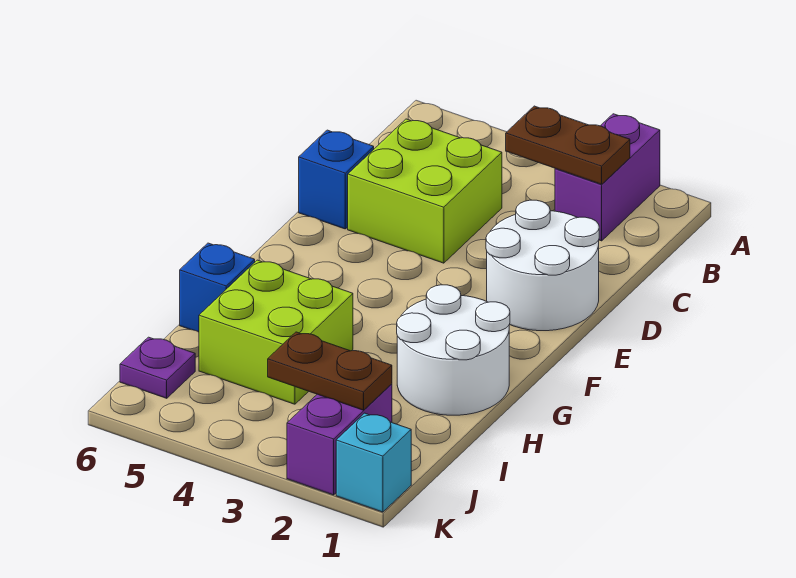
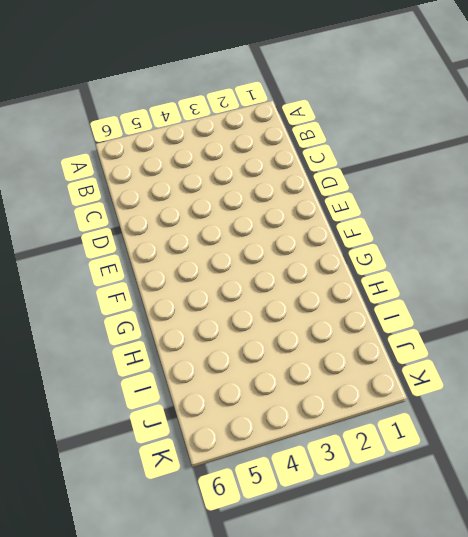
none -> purple brick A2:B2 level 1
none -> lime brick C4:D5 level 1
none -> white round brick D1:E2 level 1

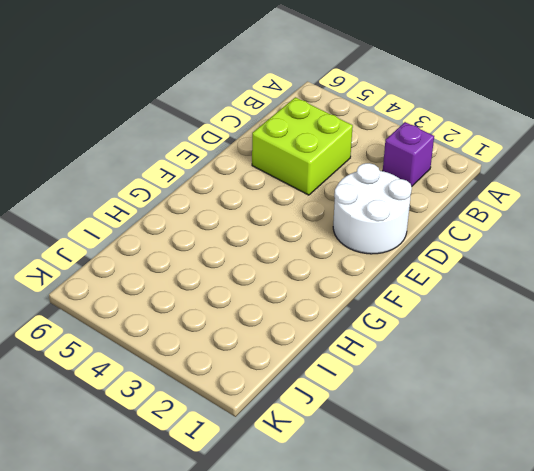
purple brick B2 level 1 -> purple brick A2:B2 level 1
none -> blue brick D6 level 1
none -> white round brick G1:H2 level 1
none -> lime brick H4:I5 level 1

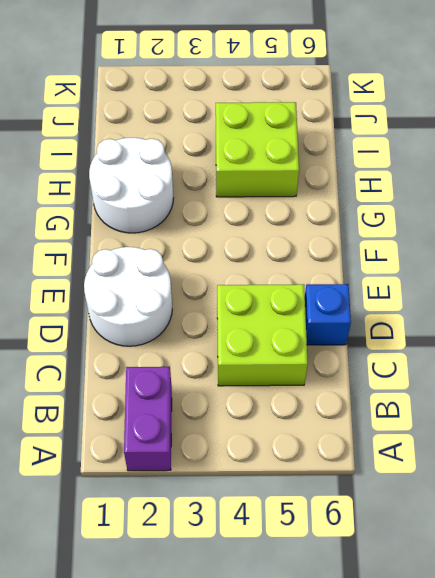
none -> blue brick H6 level 1
none -> purple brick J2:K2 level 1
none -> purple plate J6 level 1

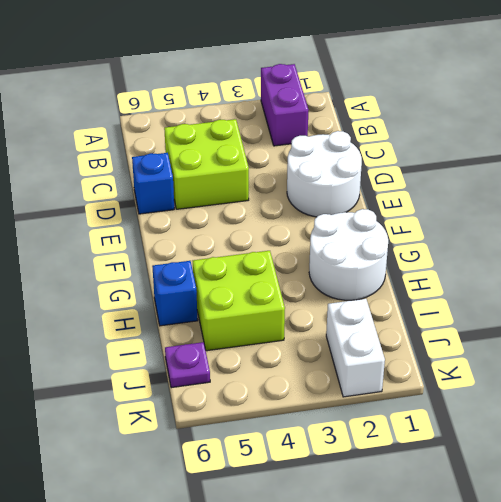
white brick J2:K2 level 1 -> purple brick J2:K2 level 1
none -> cyan brick K1 level 1
none -> brown plate B2:B3 level 2
none -> brown plate J2:J3 level 2

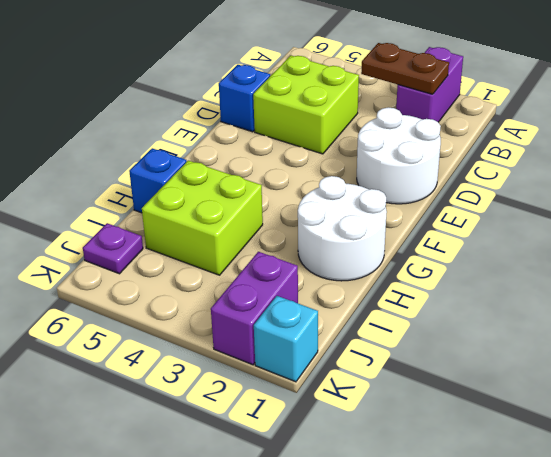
none -> brown plate J2:J3 level 2

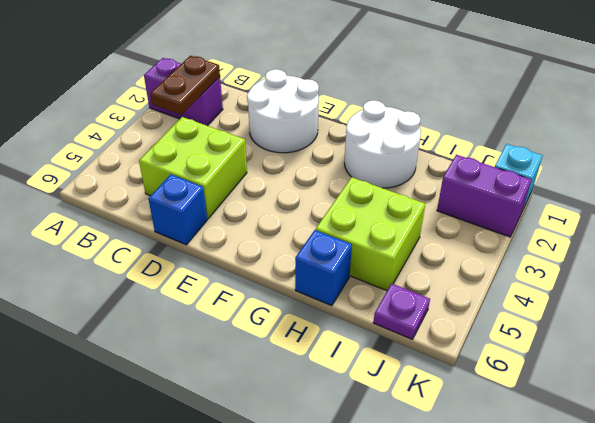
none -> brown plate J2:J3 level 2

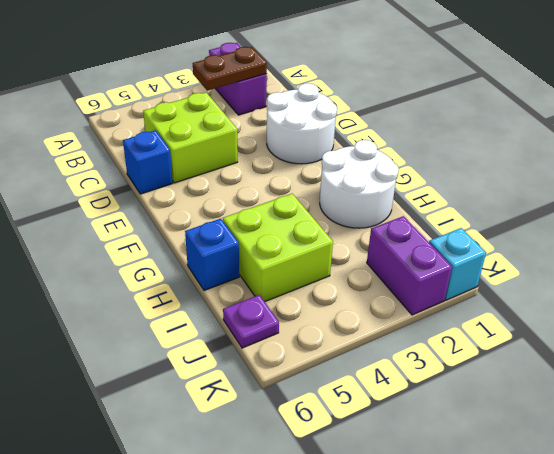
none -> brown plate J2:J3 level 2

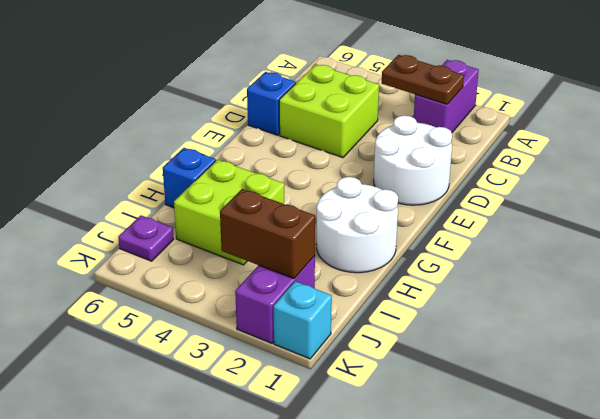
brown brick J2:J3 level 2 -> brown plate J2:J3 level 2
-- -- --
* _EXERCISE OBJECTIVE_
Where in the records does the word "round" appear? Copy each line that holds it.

* _REPLY TO THE EXERCISE_
none -> white round brick D1:E2 level 1
none -> white round brick G1:H2 level 1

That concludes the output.